§ What the task asks
Retype every record exactly as it appears.

§ Scene difference descriptions
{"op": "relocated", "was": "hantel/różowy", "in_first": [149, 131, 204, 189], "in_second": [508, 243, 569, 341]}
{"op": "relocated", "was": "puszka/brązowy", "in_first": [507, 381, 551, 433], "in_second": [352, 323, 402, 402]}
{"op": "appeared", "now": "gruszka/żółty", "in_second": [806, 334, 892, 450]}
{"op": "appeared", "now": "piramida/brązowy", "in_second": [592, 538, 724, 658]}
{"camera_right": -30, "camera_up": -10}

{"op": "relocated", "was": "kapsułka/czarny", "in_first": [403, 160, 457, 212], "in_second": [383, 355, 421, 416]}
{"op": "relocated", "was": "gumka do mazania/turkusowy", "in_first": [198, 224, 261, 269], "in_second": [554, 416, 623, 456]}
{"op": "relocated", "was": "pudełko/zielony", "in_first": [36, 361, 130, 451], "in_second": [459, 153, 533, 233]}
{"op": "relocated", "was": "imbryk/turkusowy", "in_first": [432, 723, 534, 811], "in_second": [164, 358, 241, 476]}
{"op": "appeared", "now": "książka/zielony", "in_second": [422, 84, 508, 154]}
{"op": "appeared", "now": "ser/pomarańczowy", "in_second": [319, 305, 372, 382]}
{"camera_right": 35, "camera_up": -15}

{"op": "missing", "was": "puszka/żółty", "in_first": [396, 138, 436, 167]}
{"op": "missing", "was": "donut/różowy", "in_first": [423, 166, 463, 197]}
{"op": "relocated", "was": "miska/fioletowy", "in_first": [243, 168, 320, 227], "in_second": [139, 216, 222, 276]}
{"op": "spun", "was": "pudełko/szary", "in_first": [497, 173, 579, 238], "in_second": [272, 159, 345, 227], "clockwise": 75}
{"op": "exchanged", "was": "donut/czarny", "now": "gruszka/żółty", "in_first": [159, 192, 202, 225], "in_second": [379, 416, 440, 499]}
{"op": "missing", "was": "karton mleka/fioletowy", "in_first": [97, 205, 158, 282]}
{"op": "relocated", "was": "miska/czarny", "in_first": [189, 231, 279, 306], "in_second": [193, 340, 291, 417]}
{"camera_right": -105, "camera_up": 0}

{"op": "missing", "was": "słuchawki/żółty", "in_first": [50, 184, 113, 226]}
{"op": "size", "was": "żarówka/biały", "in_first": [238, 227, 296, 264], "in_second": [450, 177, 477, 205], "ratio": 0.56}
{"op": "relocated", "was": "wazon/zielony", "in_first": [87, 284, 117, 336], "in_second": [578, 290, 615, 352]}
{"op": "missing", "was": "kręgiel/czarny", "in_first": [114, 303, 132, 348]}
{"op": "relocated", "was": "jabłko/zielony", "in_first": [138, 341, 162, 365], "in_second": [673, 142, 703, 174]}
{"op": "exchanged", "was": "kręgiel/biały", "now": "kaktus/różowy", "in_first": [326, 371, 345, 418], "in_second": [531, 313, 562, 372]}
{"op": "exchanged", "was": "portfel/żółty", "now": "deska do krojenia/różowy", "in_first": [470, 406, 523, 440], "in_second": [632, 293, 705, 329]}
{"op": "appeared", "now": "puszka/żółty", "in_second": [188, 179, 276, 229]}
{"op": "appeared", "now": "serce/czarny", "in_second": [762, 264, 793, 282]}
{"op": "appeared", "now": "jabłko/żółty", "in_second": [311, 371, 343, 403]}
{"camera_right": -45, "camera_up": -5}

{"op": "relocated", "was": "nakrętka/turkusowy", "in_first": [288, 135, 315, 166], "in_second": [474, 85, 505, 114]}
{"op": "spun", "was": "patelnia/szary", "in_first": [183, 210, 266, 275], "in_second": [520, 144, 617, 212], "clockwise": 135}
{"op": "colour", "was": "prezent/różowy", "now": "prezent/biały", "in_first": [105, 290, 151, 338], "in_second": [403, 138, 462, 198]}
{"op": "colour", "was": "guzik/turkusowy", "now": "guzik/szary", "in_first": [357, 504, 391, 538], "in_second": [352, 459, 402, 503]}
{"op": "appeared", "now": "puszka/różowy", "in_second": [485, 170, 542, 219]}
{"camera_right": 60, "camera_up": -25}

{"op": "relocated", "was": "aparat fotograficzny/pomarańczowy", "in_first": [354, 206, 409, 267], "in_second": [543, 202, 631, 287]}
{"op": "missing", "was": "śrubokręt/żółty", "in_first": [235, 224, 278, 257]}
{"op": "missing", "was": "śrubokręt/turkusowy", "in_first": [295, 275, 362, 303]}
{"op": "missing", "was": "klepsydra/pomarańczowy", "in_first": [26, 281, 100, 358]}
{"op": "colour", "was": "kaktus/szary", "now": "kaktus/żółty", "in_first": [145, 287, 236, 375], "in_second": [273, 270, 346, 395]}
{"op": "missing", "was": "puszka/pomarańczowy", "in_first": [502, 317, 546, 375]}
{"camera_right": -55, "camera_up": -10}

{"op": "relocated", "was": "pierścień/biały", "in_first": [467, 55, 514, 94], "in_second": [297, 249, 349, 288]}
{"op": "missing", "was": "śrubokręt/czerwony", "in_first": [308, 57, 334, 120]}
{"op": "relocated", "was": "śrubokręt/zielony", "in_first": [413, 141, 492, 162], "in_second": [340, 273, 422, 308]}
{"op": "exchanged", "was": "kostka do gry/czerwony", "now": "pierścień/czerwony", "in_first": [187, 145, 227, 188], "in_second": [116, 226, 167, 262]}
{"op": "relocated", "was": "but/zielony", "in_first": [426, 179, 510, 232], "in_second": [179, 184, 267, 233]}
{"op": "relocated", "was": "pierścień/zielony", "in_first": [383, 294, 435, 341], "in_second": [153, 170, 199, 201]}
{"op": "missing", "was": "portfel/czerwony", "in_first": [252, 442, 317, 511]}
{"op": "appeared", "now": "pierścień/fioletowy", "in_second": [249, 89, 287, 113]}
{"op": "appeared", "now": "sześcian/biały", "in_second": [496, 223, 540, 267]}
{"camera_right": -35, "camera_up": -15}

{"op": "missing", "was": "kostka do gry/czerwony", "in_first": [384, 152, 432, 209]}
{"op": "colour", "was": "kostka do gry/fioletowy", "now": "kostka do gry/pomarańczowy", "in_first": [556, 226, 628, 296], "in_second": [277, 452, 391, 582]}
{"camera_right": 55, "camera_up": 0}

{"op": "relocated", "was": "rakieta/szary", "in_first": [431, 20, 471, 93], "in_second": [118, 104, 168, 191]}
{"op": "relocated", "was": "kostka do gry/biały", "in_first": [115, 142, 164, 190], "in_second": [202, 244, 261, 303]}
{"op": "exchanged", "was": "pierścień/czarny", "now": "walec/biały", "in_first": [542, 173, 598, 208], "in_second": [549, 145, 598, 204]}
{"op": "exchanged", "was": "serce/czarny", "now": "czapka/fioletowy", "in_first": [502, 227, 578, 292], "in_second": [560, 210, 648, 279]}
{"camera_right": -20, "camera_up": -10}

§ Solved problem
{"op": "relocated", "was": "hantel/różowy", "in_first": [149, 131, 204, 189], "in_second": [508, 243, 569, 341]}
{"op": "relocated", "was": "puszka/brązowy", "in_first": [507, 381, 551, 433], "in_second": [352, 323, 402, 402]}
{"op": "appeared", "now": "gruszka/żółty", "in_second": [806, 334, 892, 450]}
{"op": "appeared", "now": "piramida/brązowy", "in_second": [592, 538, 724, 658]}
{"camera_right": -30, "camera_up": -10}

{"op": "relocated", "was": "kapsułka/czarny", "in_first": [403, 160, 457, 212], "in_second": [383, 355, 421, 416]}
{"op": "relocated", "was": "gumka do mazania/turkusowy", "in_first": [198, 224, 261, 269], "in_second": [554, 416, 623, 456]}
{"op": "relocated", "was": "pudełko/zielony", "in_first": [36, 361, 130, 451], "in_second": [459, 153, 533, 233]}
{"op": "relocated", "was": "imbryk/turkusowy", "in_first": [432, 723, 534, 811], "in_second": [164, 358, 241, 476]}
{"op": "appeared", "now": "książka/zielony", "in_second": [422, 84, 508, 154]}
{"op": "appeared", "now": "ser/pomarańczowy", "in_second": [319, 305, 372, 382]}
{"camera_right": 35, "camera_up": -15}

{"op": "missing", "was": "puszka/żółty", "in_first": [396, 138, 436, 167]}
{"op": "missing", "was": "donut/różowy", "in_first": [423, 166, 463, 197]}
{"op": "relocated", "was": "miska/fioletowy", "in_first": [243, 168, 320, 227], "in_second": [139, 216, 222, 276]}
{"op": "spun", "was": "pudełko/szary", "in_first": [497, 173, 579, 238], "in_second": [272, 159, 345, 227], "clockwise": 75}
{"op": "exchanged", "was": "donut/czarny", "now": "gruszka/żółty", "in_first": [159, 192, 202, 225], "in_second": [379, 416, 440, 499]}
{"op": "missing", "was": "karton mleka/fioletowy", "in_first": [97, 205, 158, 282]}
{"op": "relocated", "was": "miska/czarny", "in_first": [189, 231, 279, 306], "in_second": [193, 340, 291, 417]}
{"camera_right": -105, "camera_up": 0}

{"op": "missing", "was": "słuchawki/żółty", "in_first": [50, 184, 113, 226]}
{"op": "size", "was": "żarówka/biały", "in_first": [238, 227, 296, 264], "in_second": [450, 177, 477, 205], "ratio": 0.56}
{"op": "relocated", "was": "wazon/zielony", "in_first": [87, 284, 117, 336], "in_second": [578, 290, 615, 352]}
{"op": "missing", "was": "kręgiel/czarny", "in_first": [114, 303, 132, 348]}
{"op": "relocated", "was": "jabłko/zielony", "in_first": [138, 341, 162, 365], "in_second": [673, 142, 703, 174]}
{"op": "exchanged", "was": "kręgiel/biały", "now": "kaktus/różowy", "in_first": [326, 371, 345, 418], "in_second": [531, 313, 562, 372]}
{"op": "exchanged", "was": "portfel/żółty", "now": "deska do krojenia/różowy", "in_first": [470, 406, 523, 440], "in_second": [632, 293, 705, 329]}
{"op": "appeared", "now": "puszka/żółty", "in_second": [188, 179, 276, 229]}
{"op": "appeared", "now": "serce/czarny", "in_second": [762, 264, 793, 282]}
{"op": "appeared", "now": "jabłko/żółty", "in_second": [311, 371, 343, 403]}
{"camera_right": -45, "camera_up": -5}

{"op": "relocated", "was": "nakrętka/turkusowy", "in_first": [288, 135, 315, 166], "in_second": [474, 85, 505, 114]}
{"op": "spun", "was": "patelnia/szary", "in_first": [183, 210, 266, 275], "in_second": [520, 144, 617, 212], "clockwise": 135}
{"op": "colour", "was": "prezent/różowy", "now": "prezent/biały", "in_first": [105, 290, 151, 338], "in_second": [403, 138, 462, 198]}
{"op": "colour", "was": "guzik/turkusowy", "now": "guzik/szary", "in_first": [357, 504, 391, 538], "in_second": [352, 459, 402, 503]}
{"op": "appeared", "now": "puszka/różowy", "in_second": [485, 170, 542, 219]}
{"camera_right": 60, "camera_up": -25}

{"op": "relocated", "was": "aparat fotograficzny/pomarańczowy", "in_first": [354, 206, 409, 267], "in_second": [543, 202, 631, 287]}
{"op": "missing", "was": "śrubokręt/żółty", "in_first": [235, 224, 278, 257]}
{"op": "missing", "was": "śrubokręt/turkusowy", "in_first": [295, 275, 362, 303]}
{"op": "missing", "was": "klepsydra/pomarańczowy", "in_first": [26, 281, 100, 358]}
{"op": "colour", "was": "kaktus/szary", "now": "kaktus/żółty", "in_first": [145, 287, 236, 375], "in_second": [273, 270, 346, 395]}
{"op": "missing", "was": "puszka/pomarańczowy", "in_first": [502, 317, 546, 375]}
{"camera_right": -55, "camera_up": -10}

{"op": "relocated", "was": "pierścień/biały", "in_first": [467, 55, 514, 94], "in_second": [297, 249, 349, 288]}
{"op": "missing", "was": "śrubokręt/czerwony", "in_first": [308, 57, 334, 120]}
{"op": "relocated", "was": "śrubokręt/zielony", "in_first": [413, 141, 492, 162], "in_second": [340, 273, 422, 308]}
{"op": "exchanged", "was": "kostka do gry/czerwony", "now": "pierścień/czerwony", "in_first": [187, 145, 227, 188], "in_second": [116, 226, 167, 262]}
{"op": "relocated", "was": "but/zielony", "in_first": [426, 179, 510, 232], "in_second": [179, 184, 267, 233]}
{"op": "relocated", "was": "pierścień/zielony", "in_first": [383, 294, 435, 341], "in_second": [153, 170, 199, 201]}
{"op": "missing", "was": "portfel/czerwony", "in_first": [252, 442, 317, 511]}
{"op": "appeared", "now": "pierścień/fioletowy", "in_second": [249, 89, 287, 113]}
{"op": "appeared", "now": "sześcian/biały", "in_second": [496, 223, 540, 267]}
{"camera_right": -35, "camera_up": -15}

{"op": "missing", "was": "kostka do gry/czerwony", "in_first": [384, 152, 432, 209]}
{"op": "colour", "was": "kostka do gry/fioletowy", "now": "kostka do gry/pomarańczowy", "in_first": [556, 226, 628, 296], "in_second": [277, 452, 391, 582]}
{"camera_right": 55, "camera_up": 0}

{"op": "relocated", "was": "rakieta/szary", "in_first": [431, 20, 471, 93], "in_second": [118, 104, 168, 191]}
{"op": "relocated", "was": "kostka do gry/biały", "in_first": [115, 142, 164, 190], "in_second": [202, 244, 261, 303]}
{"op": "exchanged", "was": "pierścień/czarny", "now": "walec/biały", "in_first": [542, 173, 598, 208], "in_second": [549, 145, 598, 204]}
{"op": "exchanged", "was": "serce/czarny", "now": "czapka/fioletowy", "in_first": [502, 227, 578, 292], "in_second": [560, 210, 648, 279]}
{"camera_right": -20, "camera_up": -10}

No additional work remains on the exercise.